───── INFORMATION GIVEN ─────

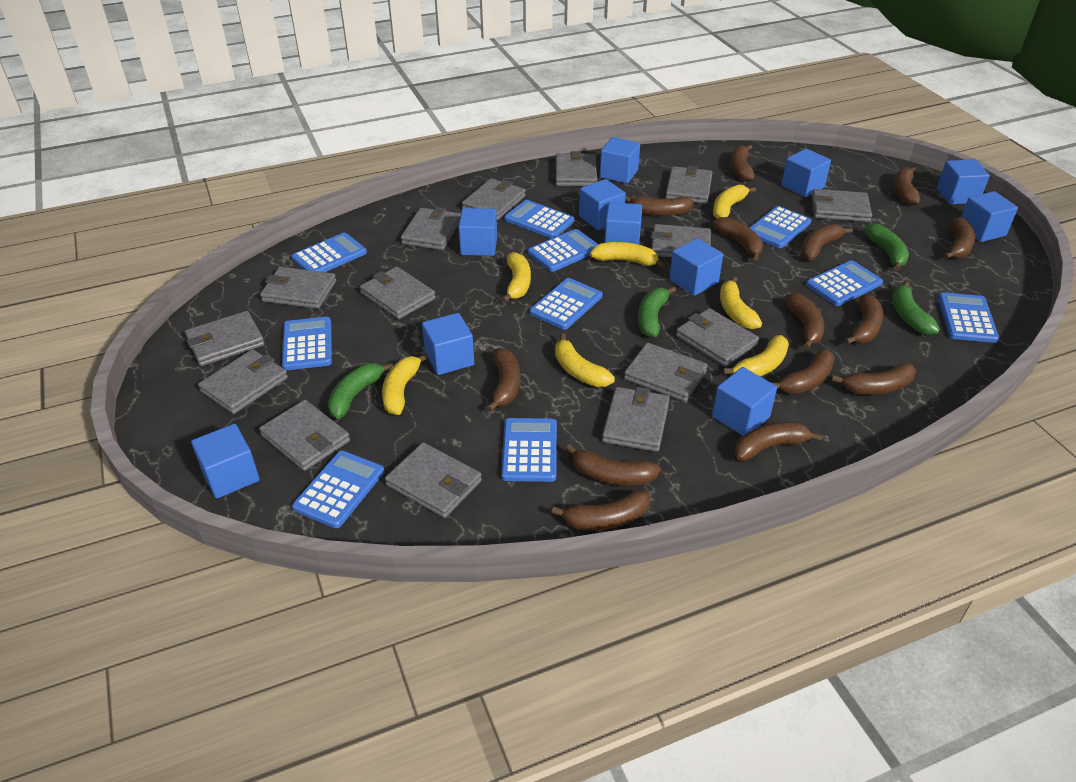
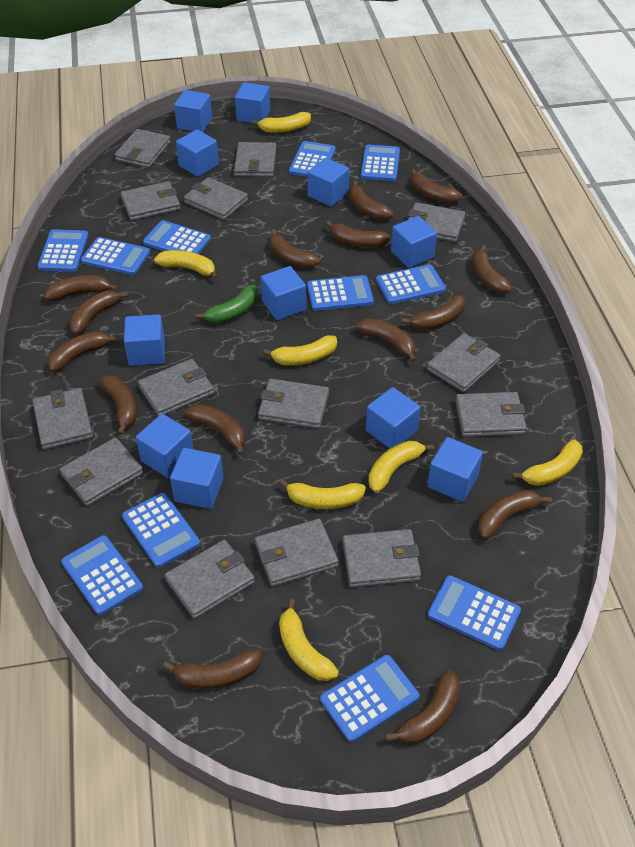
blue calculator: 10 -> 11
brown banana: 14 -> 15
green banana: 4 -> 1
grey wallet: 15 -> 14

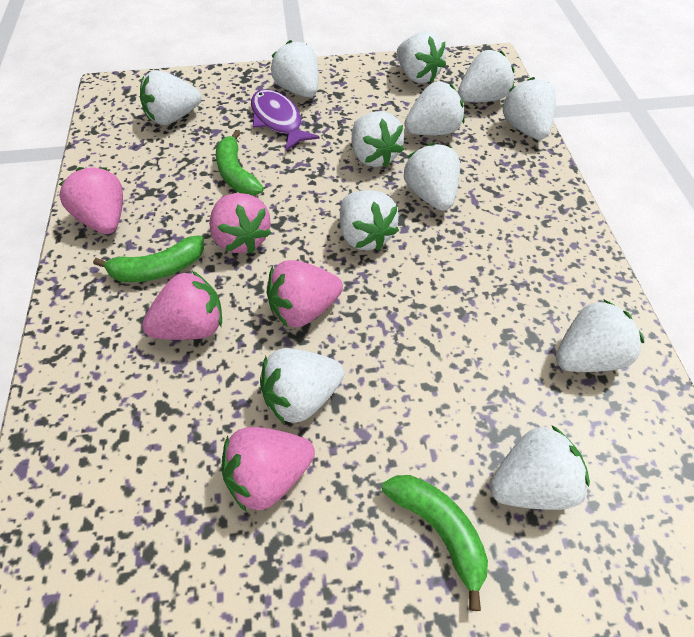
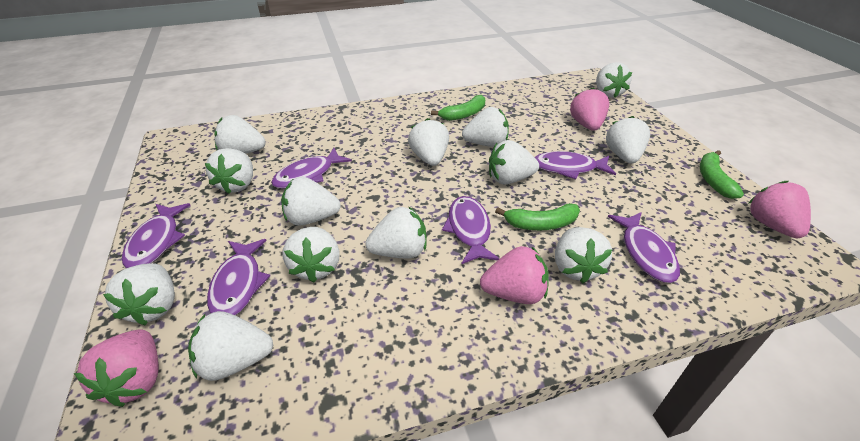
pink strawberry: 5 -> 4
purple fish: 1 -> 6
white strawberry: 12 -> 13

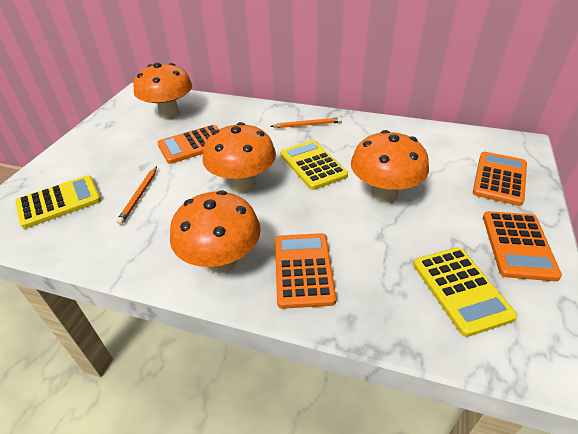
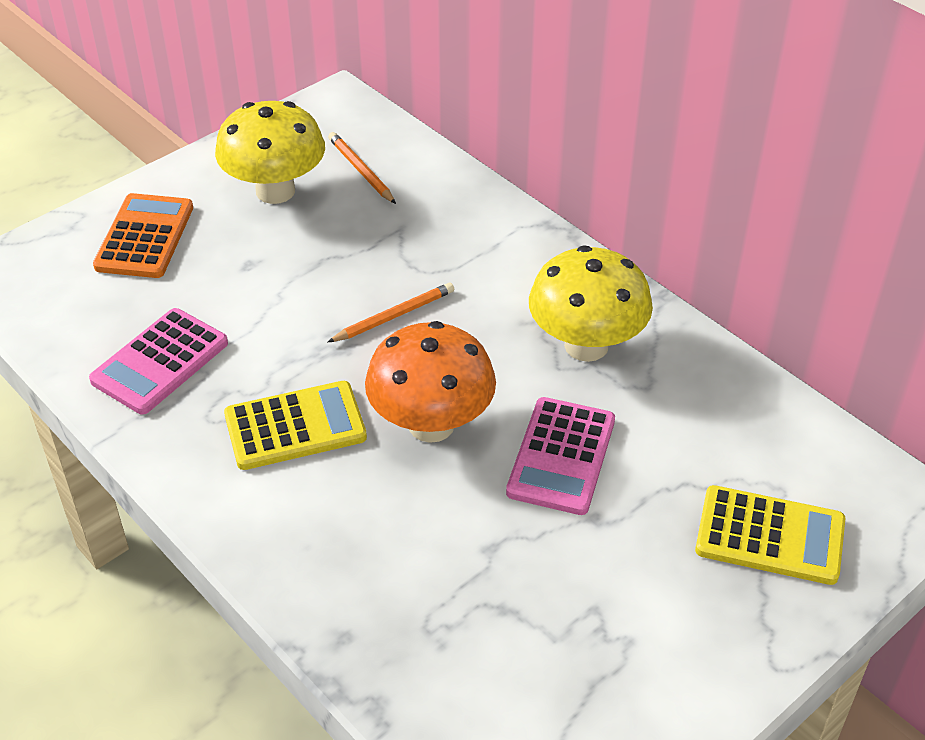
orange calculator: 4 -> 1
orange mushroom: 4 -> 1
pink calculator: 0 -> 2
yellow calculator: 3 -> 2
yellow mushroom: 0 -> 2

─────

- [THE PROBLEM]
The copy starts at the line holding "white strawberry: 12 -> 13" and ends at the last line of the records above. Transcribe those lines exactly, pictures excluded.

- [THE ANSWER]
white strawberry: 12 -> 13

orange calculator: 4 -> 1
orange mushroom: 4 -> 1
pink calculator: 0 -> 2
yellow calculator: 3 -> 2
yellow mushroom: 0 -> 2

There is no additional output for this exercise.